▶ Work to be completed: Quote the records that follow in full and exactly; leave out the pictures.

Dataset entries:
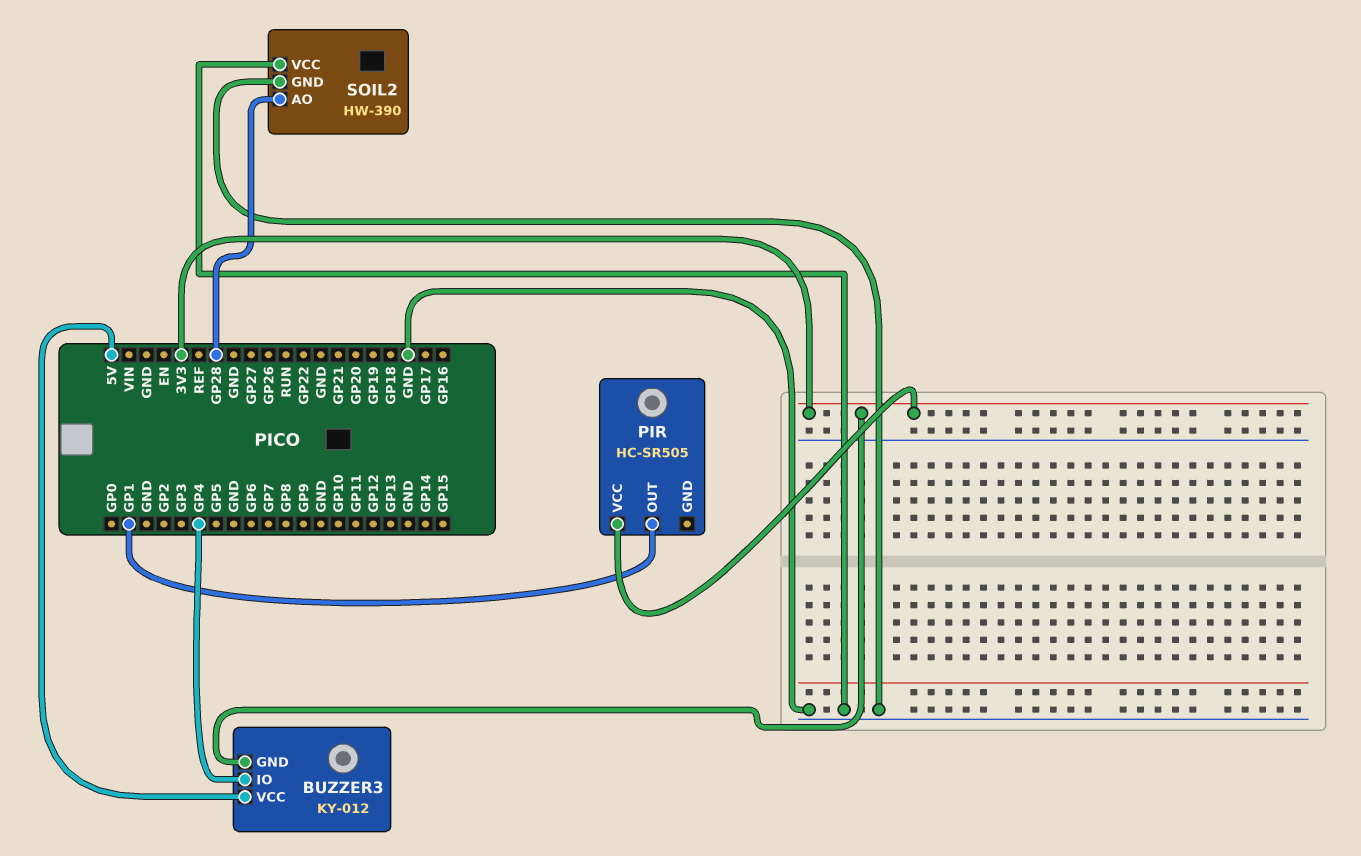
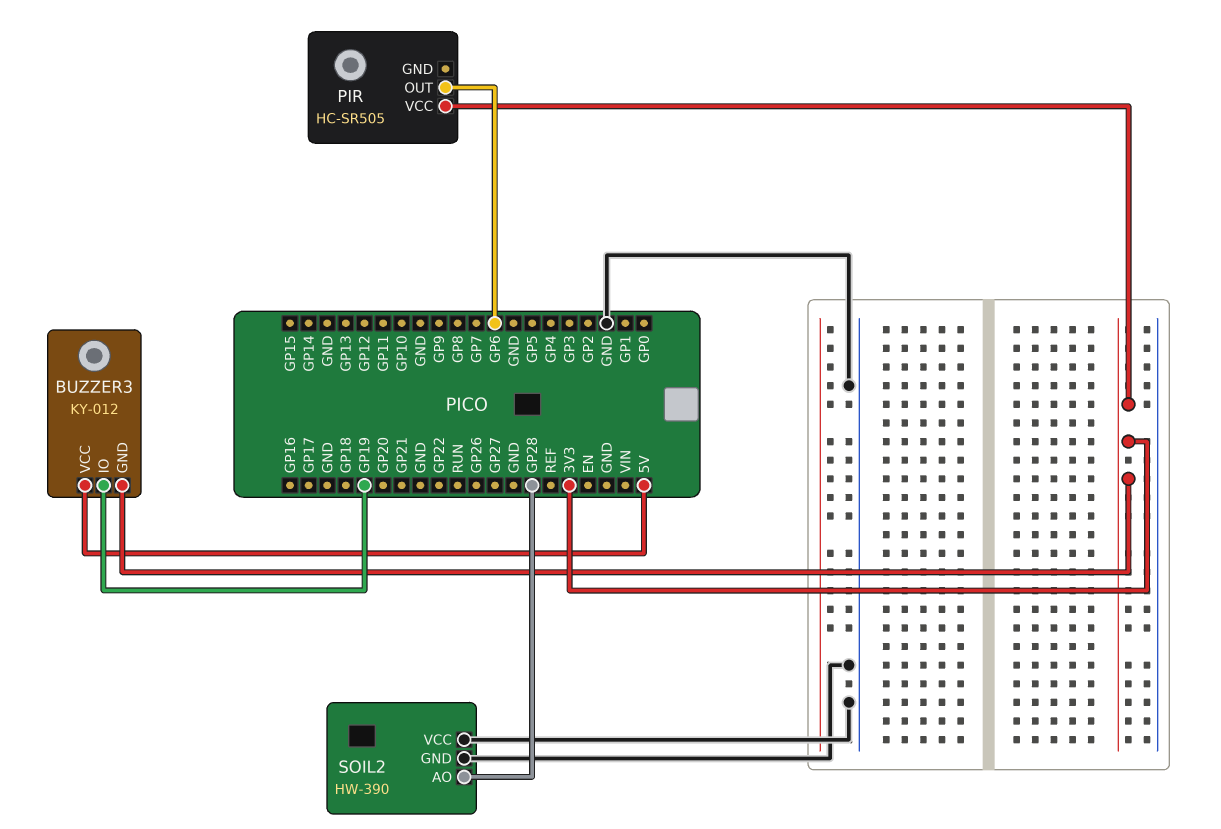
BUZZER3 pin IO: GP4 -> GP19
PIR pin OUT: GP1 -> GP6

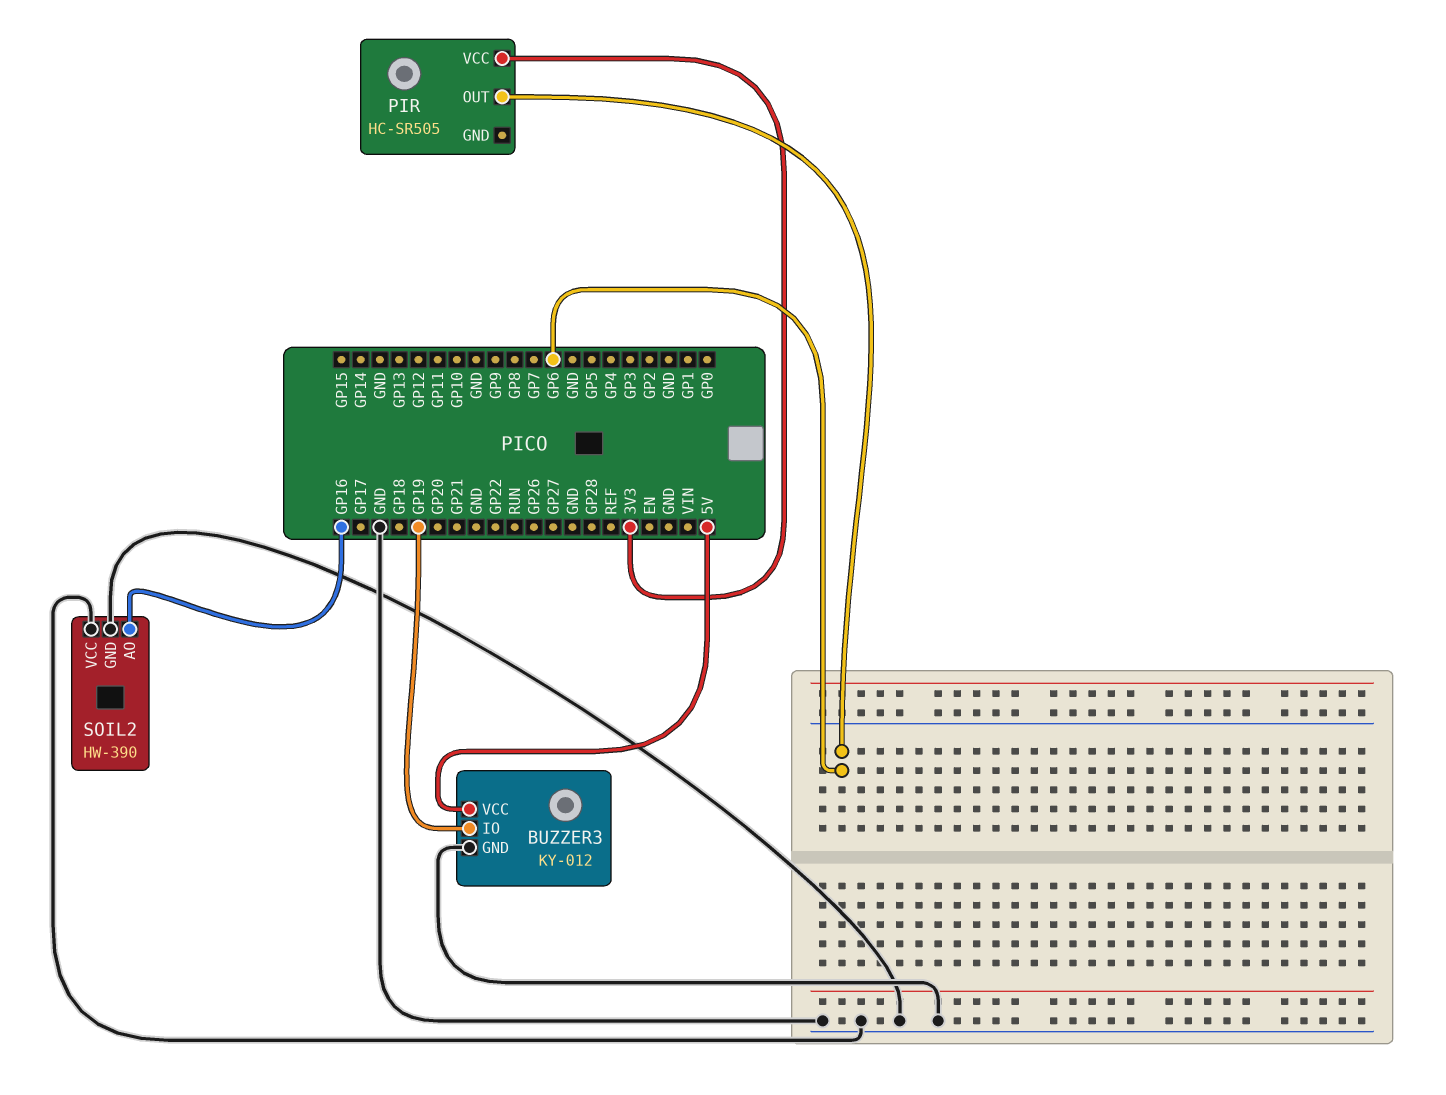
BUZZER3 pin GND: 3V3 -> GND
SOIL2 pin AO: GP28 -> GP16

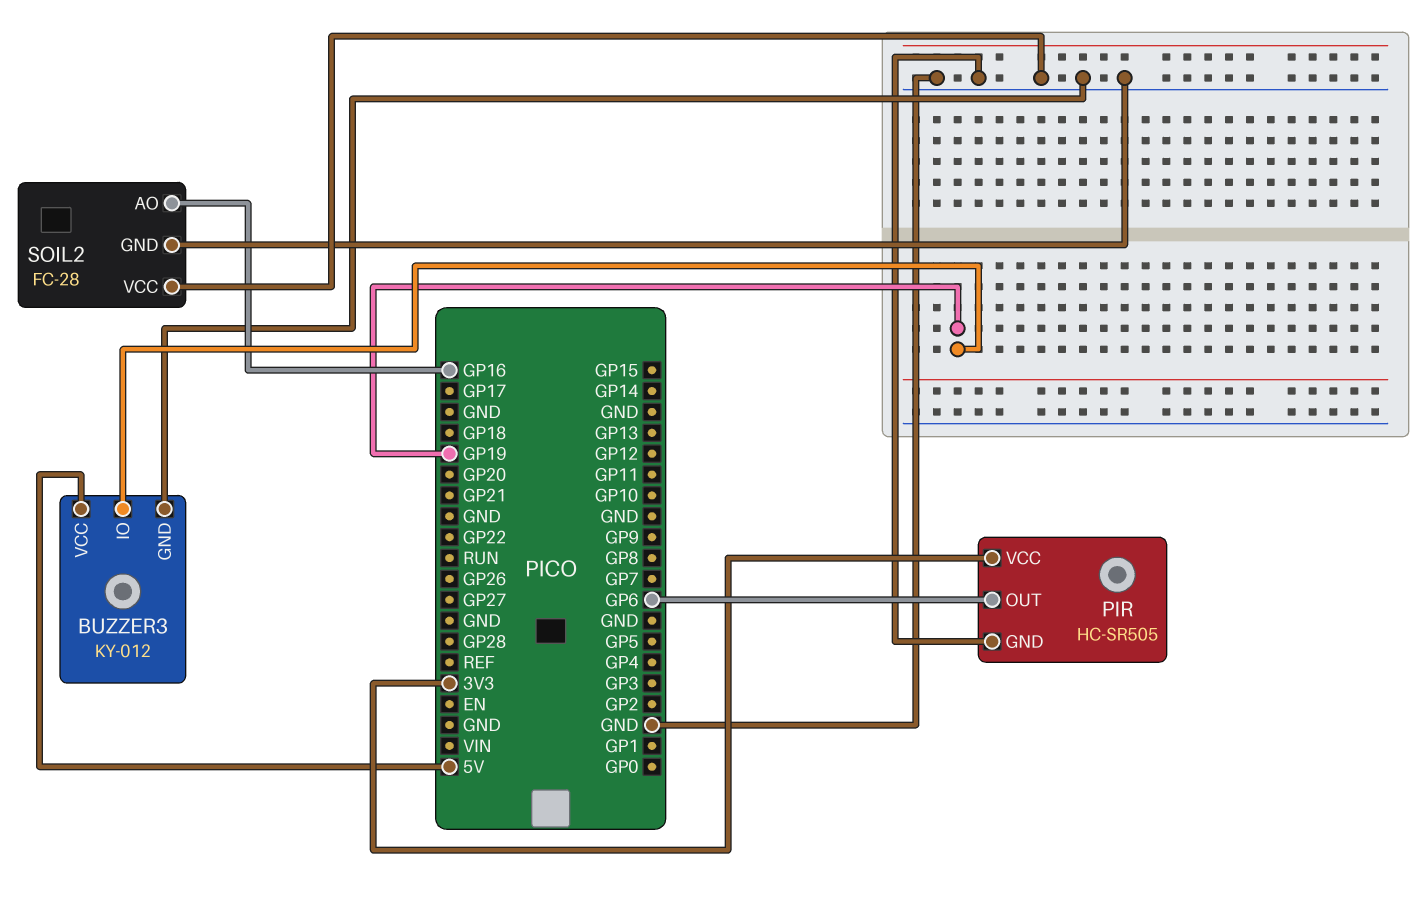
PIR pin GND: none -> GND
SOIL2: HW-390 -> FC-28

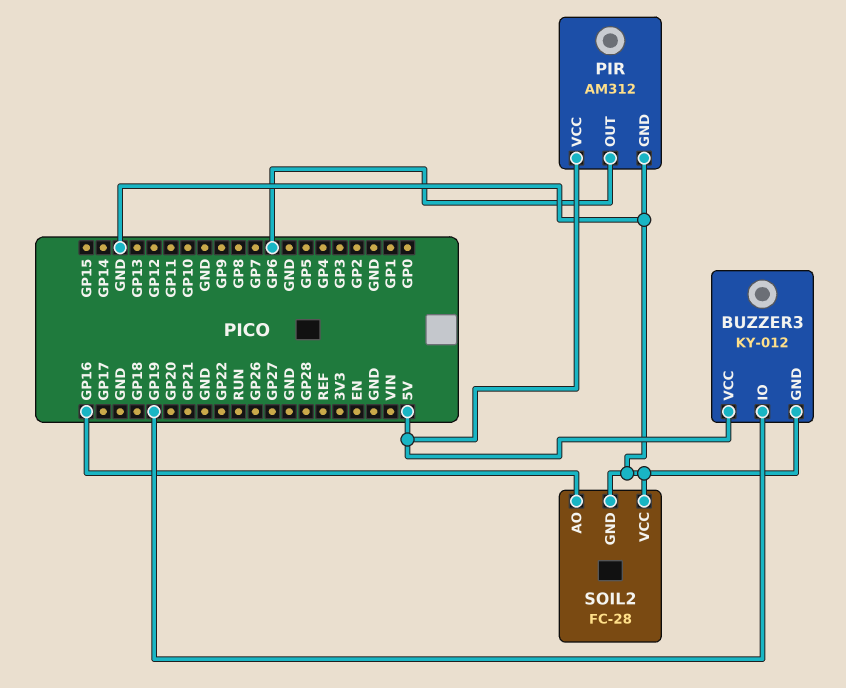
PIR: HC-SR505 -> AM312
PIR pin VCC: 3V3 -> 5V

▶ Worked solution:
BUZZER3 pin IO: GP4 -> GP19
PIR pin OUT: GP1 -> GP6

BUZZER3 pin GND: 3V3 -> GND
SOIL2 pin AO: GP28 -> GP16

PIR pin GND: none -> GND
SOIL2: HW-390 -> FC-28

PIR: HC-SR505 -> AM312
PIR pin VCC: 3V3 -> 5V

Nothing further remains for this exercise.